### Assigned task
The response must contain every line below in which "appeared" appears.

### Material shown

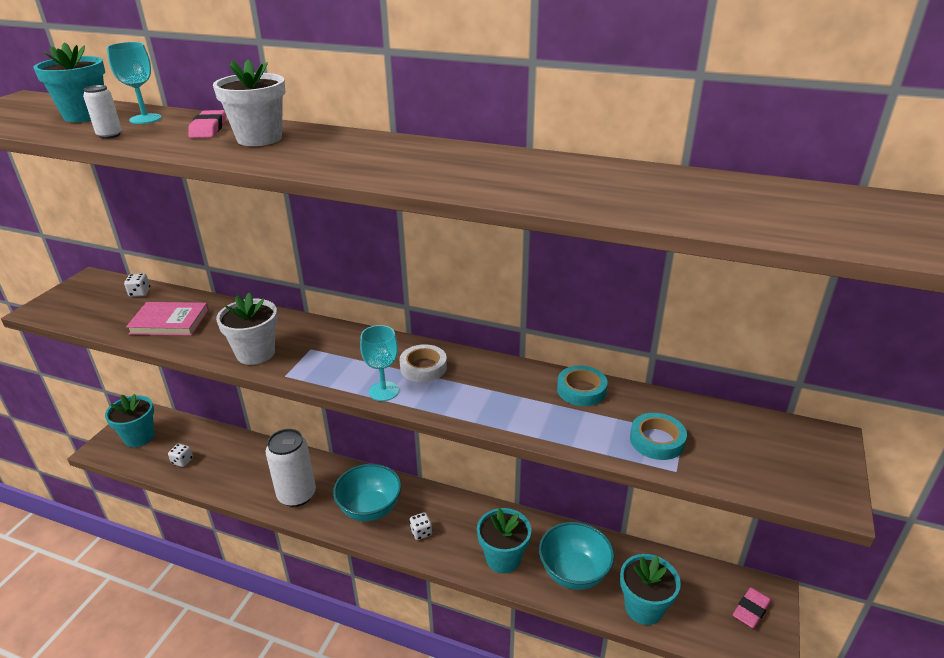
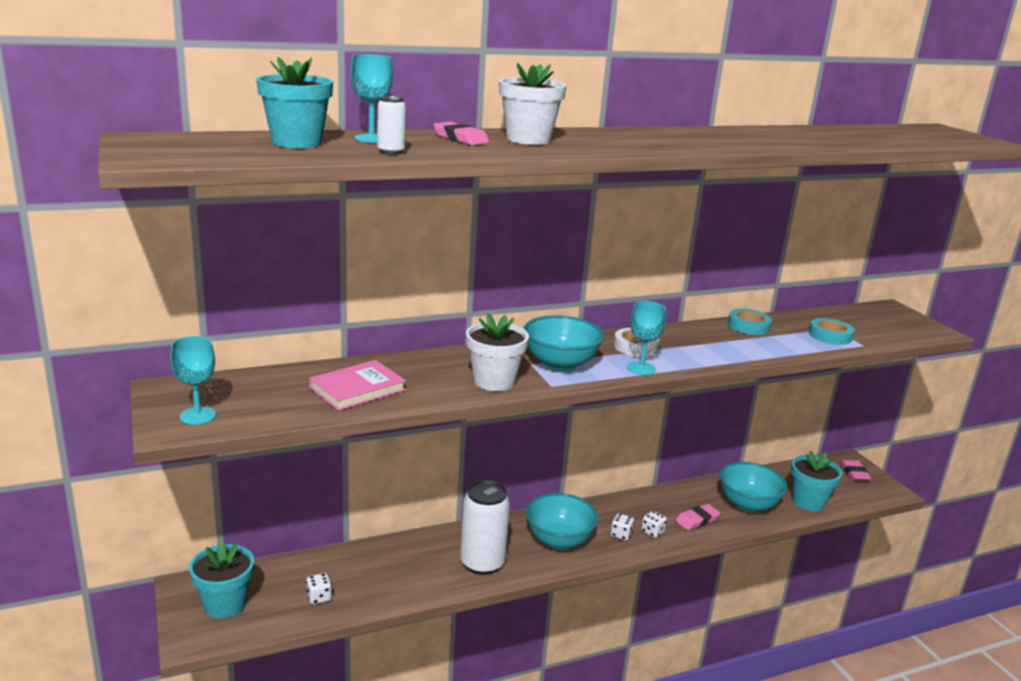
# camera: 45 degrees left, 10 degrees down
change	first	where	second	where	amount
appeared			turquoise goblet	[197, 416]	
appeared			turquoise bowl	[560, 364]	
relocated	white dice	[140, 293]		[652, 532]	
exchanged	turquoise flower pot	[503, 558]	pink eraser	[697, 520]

### Written solution
appeared			turquoise goblet	[197, 416]	
appeared			turquoise bowl	[560, 364]	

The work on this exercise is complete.